[Stored items]

........

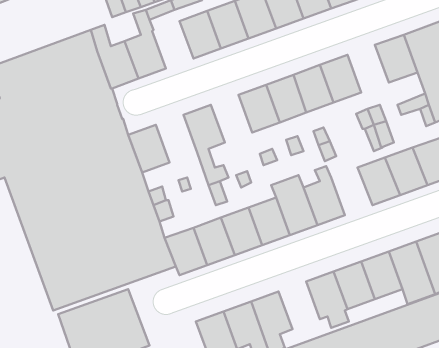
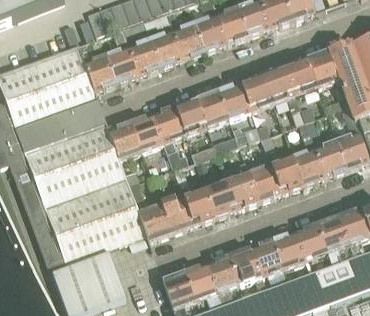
building: none -> [128,38,161,76]
building: none -> [284,57,317,95]
building: none -> [175,97,208,135]
building: none -> [131,113,164,151]
building: none -> [271,155,304,193]
building: none -> [229,246,266,290]

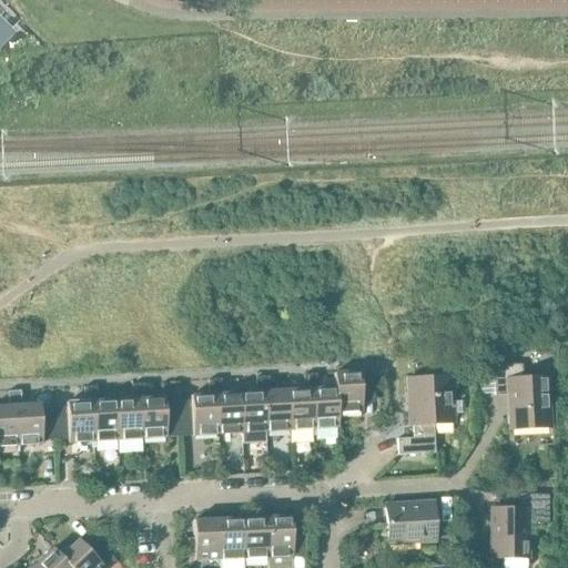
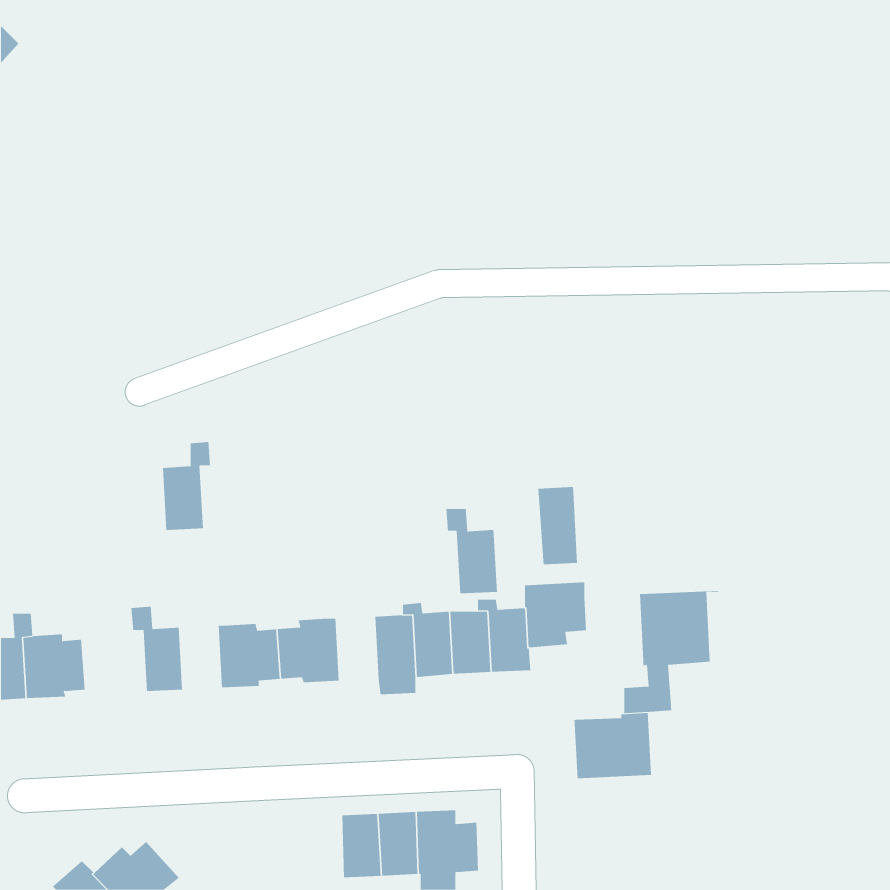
building: none -> [538,486,577,565]
building: [493,364,548,429] -> none
building: [207,379,241,434] -> [445,509,498,594]
building: [114,383,145,439] -> [162,442,211,530]
building: [52,402,93,443] -> none
building: [490,494,548,557] -> none
building: [385,501,435,544] -> [573,713,652,779]
building: [193,519,219,560] -> none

........

WHAT TO DO
Since the copy must exclude the pictures, transcribe only the text of the records, word for word.

RESPONSE
building: none -> [128,38,161,76]
building: none -> [284,57,317,95]
building: none -> [175,97,208,135]
building: none -> [131,113,164,151]
building: none -> [271,155,304,193]
building: none -> [229,246,266,290]

building: none -> [538,486,577,565]
building: [493,364,548,429] -> none
building: [207,379,241,434] -> [445,509,498,594]
building: [114,383,145,439] -> [162,442,211,530]
building: [52,402,93,443] -> none
building: [490,494,548,557] -> none
building: [385,501,435,544] -> [573,713,652,779]
building: [193,519,219,560] -> none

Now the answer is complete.